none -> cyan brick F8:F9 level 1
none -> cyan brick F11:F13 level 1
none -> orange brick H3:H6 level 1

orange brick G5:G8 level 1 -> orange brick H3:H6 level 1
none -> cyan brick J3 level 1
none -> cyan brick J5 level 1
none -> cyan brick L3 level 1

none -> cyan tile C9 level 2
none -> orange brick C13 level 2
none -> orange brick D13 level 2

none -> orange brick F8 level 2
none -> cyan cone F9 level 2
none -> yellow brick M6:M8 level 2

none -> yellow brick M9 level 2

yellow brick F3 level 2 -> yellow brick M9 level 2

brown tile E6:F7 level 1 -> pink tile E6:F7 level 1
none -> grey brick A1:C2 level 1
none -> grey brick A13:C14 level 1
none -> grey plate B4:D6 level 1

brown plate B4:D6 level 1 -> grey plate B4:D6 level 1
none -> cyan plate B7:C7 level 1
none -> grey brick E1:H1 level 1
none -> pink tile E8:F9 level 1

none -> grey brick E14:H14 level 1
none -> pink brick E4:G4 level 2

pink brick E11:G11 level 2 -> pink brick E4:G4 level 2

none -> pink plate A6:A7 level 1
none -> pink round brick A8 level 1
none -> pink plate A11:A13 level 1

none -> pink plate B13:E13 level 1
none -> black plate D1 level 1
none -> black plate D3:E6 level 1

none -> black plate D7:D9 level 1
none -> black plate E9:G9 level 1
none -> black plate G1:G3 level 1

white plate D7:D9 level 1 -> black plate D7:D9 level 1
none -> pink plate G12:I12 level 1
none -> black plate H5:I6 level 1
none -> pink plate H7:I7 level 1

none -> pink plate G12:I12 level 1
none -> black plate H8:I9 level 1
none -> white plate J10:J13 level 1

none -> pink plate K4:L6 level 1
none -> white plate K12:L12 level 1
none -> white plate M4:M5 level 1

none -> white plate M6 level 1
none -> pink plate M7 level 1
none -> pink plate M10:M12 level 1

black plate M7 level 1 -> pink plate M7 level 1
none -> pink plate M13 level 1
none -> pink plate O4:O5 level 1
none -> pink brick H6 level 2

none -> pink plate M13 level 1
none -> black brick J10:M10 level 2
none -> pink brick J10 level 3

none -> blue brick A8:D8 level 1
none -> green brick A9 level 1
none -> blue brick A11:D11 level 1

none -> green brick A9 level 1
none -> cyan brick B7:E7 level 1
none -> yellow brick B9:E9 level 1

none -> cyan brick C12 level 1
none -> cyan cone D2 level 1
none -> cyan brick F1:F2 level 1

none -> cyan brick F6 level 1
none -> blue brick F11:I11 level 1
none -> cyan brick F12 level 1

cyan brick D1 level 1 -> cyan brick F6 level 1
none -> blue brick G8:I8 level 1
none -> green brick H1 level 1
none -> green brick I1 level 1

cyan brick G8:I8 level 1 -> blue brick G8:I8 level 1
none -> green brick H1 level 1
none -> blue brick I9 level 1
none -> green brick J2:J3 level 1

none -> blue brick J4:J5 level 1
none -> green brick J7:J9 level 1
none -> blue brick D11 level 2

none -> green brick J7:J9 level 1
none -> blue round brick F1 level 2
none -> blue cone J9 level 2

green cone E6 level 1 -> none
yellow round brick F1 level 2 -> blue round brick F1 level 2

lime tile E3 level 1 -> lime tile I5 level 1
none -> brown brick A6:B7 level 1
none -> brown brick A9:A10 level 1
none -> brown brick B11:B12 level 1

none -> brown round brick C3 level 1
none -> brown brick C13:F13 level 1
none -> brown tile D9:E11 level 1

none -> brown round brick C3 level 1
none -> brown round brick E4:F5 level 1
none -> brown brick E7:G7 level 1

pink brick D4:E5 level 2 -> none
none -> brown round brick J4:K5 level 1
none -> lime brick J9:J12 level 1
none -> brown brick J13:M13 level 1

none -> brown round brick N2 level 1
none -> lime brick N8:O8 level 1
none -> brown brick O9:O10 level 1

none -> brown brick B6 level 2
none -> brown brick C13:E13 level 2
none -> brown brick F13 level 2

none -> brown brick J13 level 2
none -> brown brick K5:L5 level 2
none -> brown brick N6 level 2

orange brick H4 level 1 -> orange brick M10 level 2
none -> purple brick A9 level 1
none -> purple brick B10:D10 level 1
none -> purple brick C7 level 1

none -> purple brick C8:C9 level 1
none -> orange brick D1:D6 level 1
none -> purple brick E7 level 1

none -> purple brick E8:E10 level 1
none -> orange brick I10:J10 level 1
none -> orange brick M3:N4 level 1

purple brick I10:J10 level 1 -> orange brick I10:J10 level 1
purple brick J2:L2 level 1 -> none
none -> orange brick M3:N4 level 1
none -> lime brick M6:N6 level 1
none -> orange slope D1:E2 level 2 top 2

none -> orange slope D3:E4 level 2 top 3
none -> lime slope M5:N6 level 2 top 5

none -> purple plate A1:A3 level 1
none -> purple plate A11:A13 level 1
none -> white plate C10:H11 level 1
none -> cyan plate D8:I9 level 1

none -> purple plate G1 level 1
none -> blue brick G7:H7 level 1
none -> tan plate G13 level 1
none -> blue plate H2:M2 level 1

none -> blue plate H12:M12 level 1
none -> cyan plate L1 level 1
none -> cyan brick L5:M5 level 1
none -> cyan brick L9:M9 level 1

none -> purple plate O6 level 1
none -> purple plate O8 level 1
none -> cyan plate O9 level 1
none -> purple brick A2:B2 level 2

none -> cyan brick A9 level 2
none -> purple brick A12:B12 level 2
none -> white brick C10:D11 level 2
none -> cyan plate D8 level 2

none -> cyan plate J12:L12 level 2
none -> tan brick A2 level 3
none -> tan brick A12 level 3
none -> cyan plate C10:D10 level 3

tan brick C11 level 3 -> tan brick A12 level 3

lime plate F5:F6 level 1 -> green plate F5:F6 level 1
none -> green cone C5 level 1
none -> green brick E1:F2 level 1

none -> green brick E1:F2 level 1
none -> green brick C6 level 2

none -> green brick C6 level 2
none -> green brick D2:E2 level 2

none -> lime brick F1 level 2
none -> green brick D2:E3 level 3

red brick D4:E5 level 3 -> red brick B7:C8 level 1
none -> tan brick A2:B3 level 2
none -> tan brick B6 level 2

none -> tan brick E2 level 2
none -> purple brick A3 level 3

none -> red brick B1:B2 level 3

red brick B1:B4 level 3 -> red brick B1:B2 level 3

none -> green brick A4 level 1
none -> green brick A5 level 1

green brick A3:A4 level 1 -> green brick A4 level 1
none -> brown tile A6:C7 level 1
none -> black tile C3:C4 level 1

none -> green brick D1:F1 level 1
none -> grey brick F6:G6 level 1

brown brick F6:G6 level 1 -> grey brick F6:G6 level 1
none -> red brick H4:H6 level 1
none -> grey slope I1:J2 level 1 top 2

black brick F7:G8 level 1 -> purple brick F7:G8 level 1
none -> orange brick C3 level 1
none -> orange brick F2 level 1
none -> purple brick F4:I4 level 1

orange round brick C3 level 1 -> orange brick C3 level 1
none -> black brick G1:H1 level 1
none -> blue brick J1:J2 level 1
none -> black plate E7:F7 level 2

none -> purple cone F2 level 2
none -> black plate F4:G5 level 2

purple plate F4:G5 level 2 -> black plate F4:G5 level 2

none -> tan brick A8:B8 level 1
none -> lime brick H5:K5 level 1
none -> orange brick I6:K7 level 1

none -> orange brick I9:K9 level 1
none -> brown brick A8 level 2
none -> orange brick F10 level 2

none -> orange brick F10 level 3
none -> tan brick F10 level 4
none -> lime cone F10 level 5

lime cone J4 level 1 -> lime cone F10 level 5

--------------------------------

To do: In the listing above, find the line containing "none -> cyan brick F11:F13 level 1" and the line containing "brown tile E6:F7". Output them and every line between, exactly, and nothing else.

Expected output:
none -> cyan brick F11:F13 level 1
none -> orange brick H3:H6 level 1

orange brick G5:G8 level 1 -> orange brick H3:H6 level 1
none -> cyan brick J3 level 1
none -> cyan brick J5 level 1
none -> cyan brick L3 level 1

none -> cyan tile C9 level 2
none -> orange brick C13 level 2
none -> orange brick D13 level 2

none -> orange brick F8 level 2
none -> cyan cone F9 level 2
none -> yellow brick M6:M8 level 2

none -> yellow brick M9 level 2

yellow brick F3 level 2 -> yellow brick M9 level 2

brown tile E6:F7 level 1 -> pink tile E6:F7 level 1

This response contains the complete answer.